EXERCISE PROMPT: Nothing below is to be printed except the lines between the line holding "(329, 391) = (488, 480): black pawn -> none" and the line holding "(619, 211) = (434, 84): black", inclusive, each exactly as it appears.

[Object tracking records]
┄┄┄┄┄┄

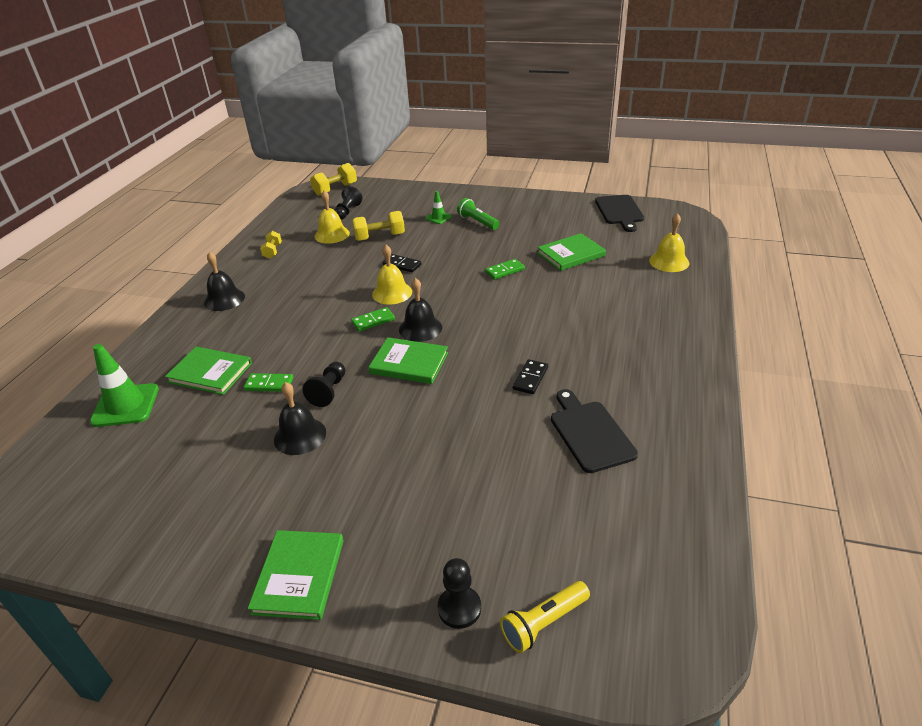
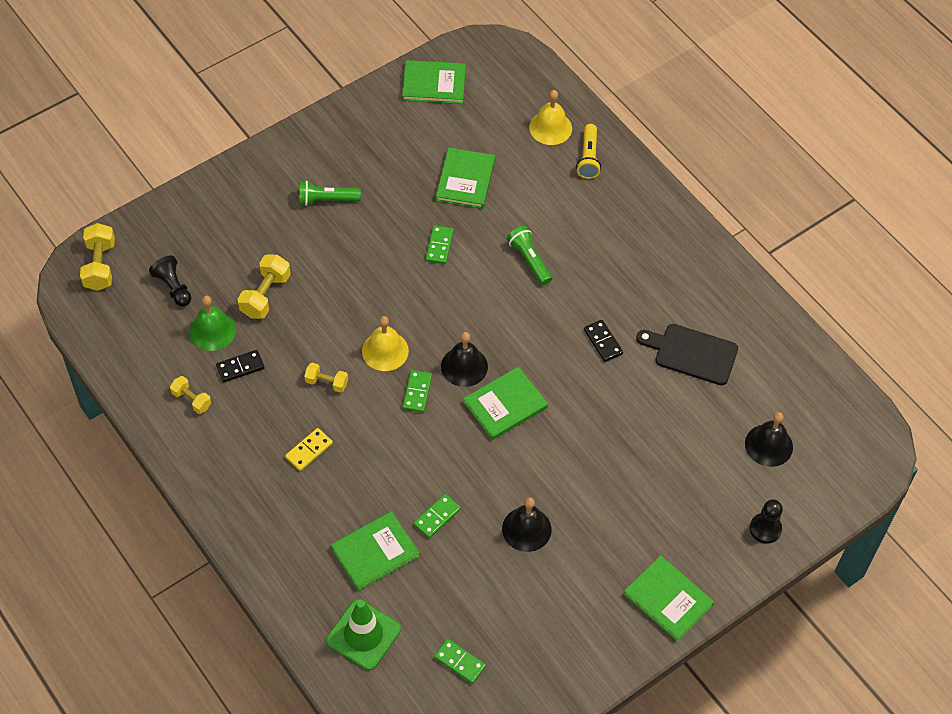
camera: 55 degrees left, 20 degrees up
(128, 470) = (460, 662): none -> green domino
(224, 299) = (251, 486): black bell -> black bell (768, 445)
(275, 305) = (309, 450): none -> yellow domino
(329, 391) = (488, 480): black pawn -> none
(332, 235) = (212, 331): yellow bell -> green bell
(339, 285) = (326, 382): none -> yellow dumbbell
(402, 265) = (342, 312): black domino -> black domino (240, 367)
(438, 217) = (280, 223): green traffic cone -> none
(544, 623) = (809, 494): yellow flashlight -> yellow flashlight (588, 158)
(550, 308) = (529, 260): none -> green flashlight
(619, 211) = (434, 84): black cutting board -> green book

┄┄┄┄┄┄

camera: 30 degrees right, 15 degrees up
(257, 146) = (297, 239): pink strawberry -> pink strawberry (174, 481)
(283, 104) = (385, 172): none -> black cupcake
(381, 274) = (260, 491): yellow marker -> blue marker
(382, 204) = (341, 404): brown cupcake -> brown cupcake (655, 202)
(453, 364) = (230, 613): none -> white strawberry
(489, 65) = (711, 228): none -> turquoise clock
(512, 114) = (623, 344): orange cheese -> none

┄┄┄┄┄┄

ANSWER FOR THE TASK:
(329, 391) = (488, 480): black pawn -> none
(332, 235) = (212, 331): yellow bell -> green bell
(339, 285) = (326, 382): none -> yellow dumbbell
(402, 265) = (342, 312): black domino -> black domino (240, 367)
(438, 217) = (280, 223): green traffic cone -> none
(544, 623) = (809, 494): yellow flashlight -> yellow flashlight (588, 158)
(550, 308) = (529, 260): none -> green flashlight
(619, 211) = (434, 84): black cutting board -> green book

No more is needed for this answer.